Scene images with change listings
=-=-=-=-=
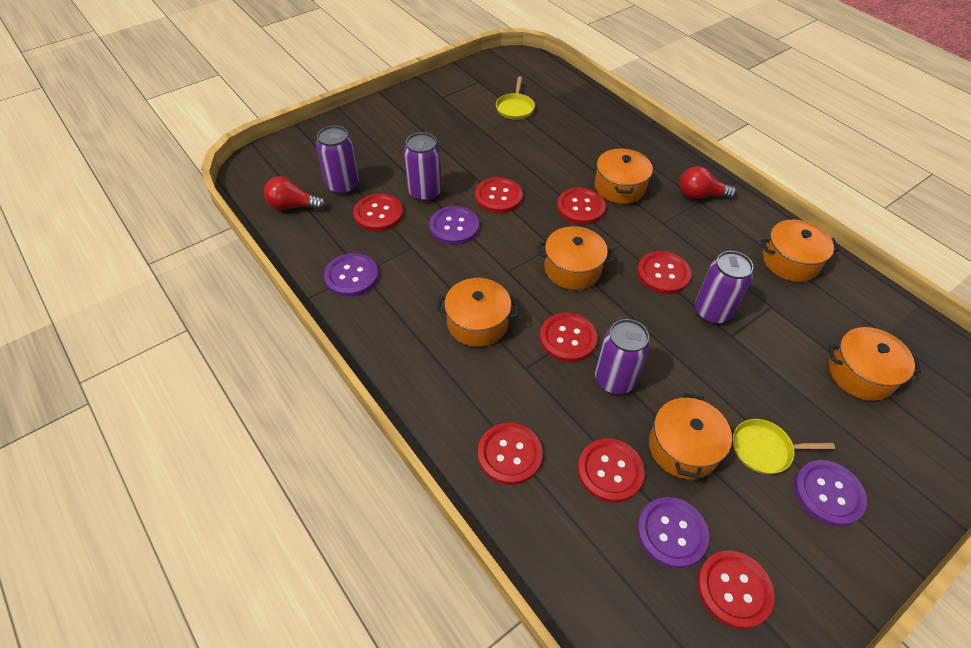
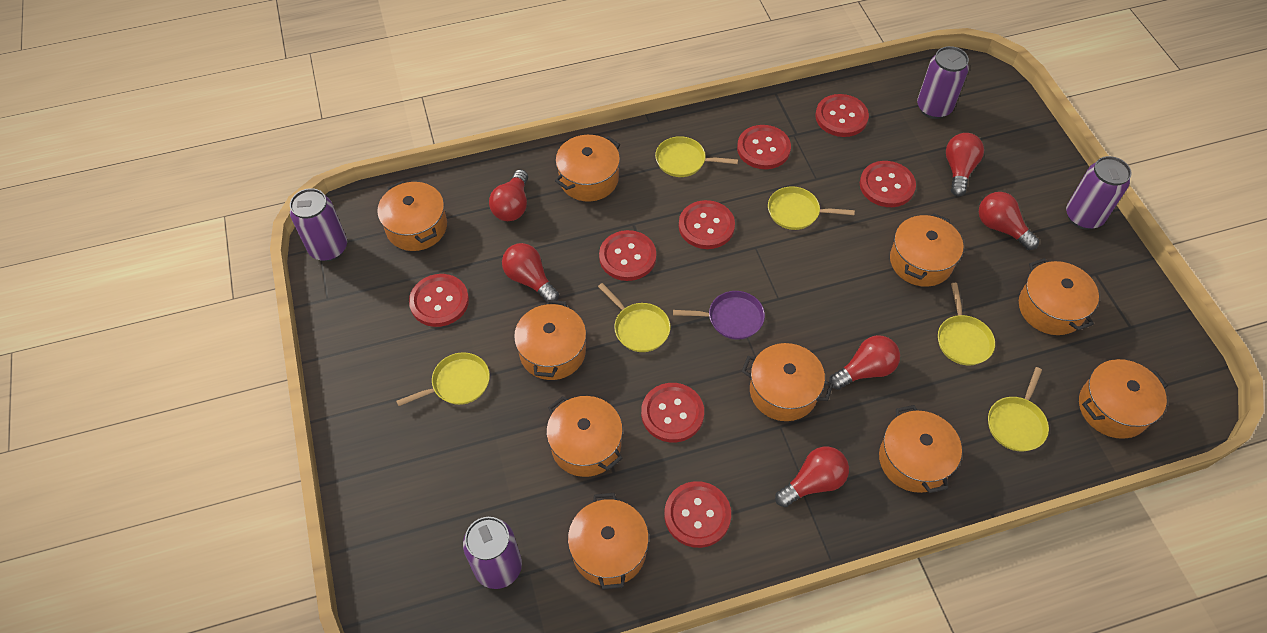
orange pot: 6 -> 10
purple button: 4 -> 0
purple pan: 0 -> 1
red light bulb: 2 -> 6
yellow pan: 2 -> 6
=-=-=-=-=
**Task item**
Copy the records above exactly. Do not carry any picture into the copy.

**Answer space**
orange pot: 6 -> 10
purple button: 4 -> 0
purple pan: 0 -> 1
red light bulb: 2 -> 6
yellow pan: 2 -> 6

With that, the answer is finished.